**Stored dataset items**
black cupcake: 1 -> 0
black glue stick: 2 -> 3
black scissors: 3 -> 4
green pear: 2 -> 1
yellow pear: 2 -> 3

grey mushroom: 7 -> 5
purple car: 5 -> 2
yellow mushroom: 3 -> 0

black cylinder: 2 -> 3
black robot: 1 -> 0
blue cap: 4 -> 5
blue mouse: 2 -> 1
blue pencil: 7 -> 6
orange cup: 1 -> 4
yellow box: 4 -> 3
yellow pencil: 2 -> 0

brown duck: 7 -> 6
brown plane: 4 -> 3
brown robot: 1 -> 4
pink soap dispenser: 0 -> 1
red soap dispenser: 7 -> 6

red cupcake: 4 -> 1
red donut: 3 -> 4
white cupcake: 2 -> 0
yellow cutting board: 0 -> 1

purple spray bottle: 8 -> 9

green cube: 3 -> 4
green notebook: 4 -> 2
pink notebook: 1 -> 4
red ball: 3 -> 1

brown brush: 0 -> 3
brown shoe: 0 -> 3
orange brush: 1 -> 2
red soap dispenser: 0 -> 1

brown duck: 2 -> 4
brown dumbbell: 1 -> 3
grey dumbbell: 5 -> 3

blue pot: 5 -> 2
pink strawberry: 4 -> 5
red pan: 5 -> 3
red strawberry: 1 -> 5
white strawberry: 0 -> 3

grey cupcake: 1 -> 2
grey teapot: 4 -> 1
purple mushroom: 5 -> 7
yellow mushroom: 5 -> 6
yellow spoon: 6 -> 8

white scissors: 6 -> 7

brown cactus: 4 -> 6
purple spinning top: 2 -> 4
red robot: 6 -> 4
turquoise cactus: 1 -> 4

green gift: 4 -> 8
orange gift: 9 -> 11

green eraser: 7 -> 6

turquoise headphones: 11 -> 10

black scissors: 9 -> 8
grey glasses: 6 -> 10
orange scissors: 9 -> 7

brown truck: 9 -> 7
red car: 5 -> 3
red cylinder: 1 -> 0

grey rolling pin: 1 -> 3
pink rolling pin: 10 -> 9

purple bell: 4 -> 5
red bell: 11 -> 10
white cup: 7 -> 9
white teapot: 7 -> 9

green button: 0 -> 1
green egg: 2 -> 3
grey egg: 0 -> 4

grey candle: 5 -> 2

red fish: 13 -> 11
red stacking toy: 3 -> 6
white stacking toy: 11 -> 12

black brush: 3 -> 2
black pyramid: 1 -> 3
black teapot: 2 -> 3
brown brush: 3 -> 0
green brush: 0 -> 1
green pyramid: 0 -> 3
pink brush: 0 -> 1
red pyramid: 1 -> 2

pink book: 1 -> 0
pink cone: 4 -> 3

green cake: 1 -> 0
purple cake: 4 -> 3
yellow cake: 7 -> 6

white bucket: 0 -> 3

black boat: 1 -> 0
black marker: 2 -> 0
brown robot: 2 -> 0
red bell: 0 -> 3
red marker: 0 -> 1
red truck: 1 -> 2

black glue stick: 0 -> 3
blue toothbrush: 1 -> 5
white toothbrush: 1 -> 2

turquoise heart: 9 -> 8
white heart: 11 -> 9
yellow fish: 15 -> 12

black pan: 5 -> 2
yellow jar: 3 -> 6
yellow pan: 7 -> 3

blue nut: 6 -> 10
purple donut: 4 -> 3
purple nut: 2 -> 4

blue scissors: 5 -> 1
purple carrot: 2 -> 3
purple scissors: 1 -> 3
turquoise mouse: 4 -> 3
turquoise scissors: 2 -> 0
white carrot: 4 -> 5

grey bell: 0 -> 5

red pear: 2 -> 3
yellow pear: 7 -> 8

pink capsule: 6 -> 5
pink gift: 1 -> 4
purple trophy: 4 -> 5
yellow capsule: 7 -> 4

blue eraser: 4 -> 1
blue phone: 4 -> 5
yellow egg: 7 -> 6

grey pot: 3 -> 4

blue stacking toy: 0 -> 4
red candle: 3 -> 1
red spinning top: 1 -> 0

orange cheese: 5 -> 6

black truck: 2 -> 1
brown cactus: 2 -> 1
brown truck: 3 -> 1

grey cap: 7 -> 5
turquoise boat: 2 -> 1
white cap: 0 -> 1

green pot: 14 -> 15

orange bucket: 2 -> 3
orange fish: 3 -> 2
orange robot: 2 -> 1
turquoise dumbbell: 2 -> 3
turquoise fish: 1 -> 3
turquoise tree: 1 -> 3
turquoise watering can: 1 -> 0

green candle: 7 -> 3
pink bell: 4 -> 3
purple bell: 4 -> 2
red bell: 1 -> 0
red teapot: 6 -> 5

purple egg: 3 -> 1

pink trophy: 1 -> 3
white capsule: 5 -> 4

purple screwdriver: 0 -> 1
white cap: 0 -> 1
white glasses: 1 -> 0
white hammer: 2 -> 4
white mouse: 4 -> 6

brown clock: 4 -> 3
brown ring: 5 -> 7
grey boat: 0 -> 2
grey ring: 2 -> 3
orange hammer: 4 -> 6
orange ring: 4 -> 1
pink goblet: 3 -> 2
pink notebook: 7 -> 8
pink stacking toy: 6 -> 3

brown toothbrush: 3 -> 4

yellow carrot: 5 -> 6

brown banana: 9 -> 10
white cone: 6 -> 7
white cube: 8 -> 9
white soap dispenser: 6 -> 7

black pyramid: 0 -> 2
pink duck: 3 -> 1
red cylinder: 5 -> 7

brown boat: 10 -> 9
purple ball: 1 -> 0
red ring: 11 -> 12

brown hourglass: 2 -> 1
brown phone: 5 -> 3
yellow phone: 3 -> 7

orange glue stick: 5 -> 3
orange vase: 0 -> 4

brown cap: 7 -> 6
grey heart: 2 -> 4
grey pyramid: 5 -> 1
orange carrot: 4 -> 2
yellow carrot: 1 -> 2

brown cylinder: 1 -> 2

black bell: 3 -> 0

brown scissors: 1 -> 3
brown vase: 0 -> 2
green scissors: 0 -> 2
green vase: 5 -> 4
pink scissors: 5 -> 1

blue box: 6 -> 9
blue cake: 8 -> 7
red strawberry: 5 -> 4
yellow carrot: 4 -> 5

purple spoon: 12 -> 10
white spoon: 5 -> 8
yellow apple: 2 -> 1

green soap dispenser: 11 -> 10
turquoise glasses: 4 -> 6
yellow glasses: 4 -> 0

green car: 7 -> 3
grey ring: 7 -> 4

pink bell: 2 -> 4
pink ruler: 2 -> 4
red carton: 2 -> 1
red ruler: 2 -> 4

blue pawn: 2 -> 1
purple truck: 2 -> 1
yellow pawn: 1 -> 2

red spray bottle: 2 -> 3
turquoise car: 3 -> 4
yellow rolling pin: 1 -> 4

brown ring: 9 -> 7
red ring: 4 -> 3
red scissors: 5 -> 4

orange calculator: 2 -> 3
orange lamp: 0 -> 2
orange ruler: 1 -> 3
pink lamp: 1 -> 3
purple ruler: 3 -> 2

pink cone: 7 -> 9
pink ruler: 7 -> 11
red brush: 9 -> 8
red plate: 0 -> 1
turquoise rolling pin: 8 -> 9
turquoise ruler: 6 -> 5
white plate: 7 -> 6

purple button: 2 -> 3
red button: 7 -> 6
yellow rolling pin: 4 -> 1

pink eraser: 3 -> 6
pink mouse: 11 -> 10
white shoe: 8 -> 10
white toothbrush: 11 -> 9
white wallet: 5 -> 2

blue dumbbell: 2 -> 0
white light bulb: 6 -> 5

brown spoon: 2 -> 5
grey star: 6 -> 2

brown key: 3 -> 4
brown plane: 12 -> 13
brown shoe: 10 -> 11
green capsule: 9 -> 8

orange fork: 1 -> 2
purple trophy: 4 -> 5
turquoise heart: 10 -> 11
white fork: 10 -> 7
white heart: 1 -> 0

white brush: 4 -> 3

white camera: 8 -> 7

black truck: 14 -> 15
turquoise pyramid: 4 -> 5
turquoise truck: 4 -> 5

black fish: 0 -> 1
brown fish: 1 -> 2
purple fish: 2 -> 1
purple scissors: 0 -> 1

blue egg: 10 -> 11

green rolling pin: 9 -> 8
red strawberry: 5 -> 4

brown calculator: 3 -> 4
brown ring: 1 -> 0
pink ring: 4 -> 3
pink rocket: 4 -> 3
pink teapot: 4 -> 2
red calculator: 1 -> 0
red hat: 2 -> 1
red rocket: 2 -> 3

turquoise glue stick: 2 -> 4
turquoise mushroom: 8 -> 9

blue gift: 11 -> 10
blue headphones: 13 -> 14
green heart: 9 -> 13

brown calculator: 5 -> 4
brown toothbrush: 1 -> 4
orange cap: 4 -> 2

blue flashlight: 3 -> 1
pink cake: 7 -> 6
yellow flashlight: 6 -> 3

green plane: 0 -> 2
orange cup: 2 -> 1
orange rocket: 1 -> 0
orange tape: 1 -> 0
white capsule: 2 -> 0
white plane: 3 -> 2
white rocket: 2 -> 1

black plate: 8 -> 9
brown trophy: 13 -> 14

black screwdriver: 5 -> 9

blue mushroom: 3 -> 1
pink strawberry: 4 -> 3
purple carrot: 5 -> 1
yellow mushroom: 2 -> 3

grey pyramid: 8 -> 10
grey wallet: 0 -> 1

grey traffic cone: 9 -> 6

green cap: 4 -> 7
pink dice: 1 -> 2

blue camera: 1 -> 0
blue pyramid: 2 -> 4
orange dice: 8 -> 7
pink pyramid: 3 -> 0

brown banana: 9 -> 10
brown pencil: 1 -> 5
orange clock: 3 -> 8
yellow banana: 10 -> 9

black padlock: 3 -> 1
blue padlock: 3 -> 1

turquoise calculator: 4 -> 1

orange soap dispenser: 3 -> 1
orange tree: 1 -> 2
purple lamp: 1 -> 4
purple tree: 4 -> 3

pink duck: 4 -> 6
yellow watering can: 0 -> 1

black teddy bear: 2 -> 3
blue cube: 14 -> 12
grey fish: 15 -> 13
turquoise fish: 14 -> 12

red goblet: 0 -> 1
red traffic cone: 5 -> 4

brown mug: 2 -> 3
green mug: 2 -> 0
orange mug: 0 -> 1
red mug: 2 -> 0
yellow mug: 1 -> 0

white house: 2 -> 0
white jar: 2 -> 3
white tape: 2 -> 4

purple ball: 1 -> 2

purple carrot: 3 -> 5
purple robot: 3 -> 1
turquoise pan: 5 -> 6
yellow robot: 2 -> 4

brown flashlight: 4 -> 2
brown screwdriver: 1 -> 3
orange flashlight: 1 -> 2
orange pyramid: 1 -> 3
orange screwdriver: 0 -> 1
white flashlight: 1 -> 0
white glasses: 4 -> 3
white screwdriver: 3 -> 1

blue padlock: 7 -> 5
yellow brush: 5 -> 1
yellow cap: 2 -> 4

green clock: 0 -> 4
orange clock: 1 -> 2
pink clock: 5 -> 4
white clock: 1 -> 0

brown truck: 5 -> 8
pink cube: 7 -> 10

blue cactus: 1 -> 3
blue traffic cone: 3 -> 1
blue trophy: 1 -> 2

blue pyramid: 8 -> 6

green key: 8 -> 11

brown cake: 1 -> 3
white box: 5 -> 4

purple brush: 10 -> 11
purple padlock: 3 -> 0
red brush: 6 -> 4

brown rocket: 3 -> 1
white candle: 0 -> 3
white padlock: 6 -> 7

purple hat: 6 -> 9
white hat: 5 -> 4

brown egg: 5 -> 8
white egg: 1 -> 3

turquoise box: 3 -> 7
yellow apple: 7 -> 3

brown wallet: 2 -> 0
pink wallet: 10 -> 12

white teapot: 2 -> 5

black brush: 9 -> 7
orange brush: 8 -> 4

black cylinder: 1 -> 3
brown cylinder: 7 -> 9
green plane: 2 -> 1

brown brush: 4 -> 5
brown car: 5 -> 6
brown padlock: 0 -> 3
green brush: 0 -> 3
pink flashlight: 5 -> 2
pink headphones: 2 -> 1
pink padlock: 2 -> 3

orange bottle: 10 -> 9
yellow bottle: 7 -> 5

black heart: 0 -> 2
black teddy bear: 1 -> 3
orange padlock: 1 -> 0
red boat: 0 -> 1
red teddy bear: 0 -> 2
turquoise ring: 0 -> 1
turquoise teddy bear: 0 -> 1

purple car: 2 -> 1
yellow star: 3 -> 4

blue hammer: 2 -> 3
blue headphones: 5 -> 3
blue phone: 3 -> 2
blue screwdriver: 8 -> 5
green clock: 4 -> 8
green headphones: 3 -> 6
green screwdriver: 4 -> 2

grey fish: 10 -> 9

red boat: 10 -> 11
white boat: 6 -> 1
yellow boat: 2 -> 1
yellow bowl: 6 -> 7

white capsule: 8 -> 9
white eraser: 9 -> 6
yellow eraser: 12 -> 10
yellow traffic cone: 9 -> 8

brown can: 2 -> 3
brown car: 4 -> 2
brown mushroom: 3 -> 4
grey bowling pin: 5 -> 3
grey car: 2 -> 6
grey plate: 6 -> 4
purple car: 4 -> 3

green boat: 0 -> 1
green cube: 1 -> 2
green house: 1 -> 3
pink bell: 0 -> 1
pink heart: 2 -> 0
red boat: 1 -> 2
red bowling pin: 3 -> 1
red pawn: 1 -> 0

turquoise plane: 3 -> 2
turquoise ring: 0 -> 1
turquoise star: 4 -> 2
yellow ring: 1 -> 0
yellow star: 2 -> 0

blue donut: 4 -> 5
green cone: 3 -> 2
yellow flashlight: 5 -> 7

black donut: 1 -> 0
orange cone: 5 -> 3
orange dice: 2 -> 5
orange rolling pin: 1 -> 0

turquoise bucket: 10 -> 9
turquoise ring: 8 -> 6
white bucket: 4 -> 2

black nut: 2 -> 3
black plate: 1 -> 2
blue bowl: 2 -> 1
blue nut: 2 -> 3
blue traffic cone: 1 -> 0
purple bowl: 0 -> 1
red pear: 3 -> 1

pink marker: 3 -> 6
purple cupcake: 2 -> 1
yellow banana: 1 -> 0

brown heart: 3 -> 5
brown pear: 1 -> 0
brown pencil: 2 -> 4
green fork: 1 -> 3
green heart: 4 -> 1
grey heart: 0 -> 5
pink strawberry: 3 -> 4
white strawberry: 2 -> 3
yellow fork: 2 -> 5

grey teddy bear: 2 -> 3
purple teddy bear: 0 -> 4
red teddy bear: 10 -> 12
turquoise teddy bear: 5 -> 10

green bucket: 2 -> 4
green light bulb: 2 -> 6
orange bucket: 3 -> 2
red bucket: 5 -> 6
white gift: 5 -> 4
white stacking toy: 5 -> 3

**Your objective**
Working from the entries above, find every line in which the word "headphones" occurs and copy it.

**Answer below**
turquoise headphones: 11 -> 10
blue headphones: 13 -> 14
pink headphones: 2 -> 1
blue headphones: 5 -> 3
green headphones: 3 -> 6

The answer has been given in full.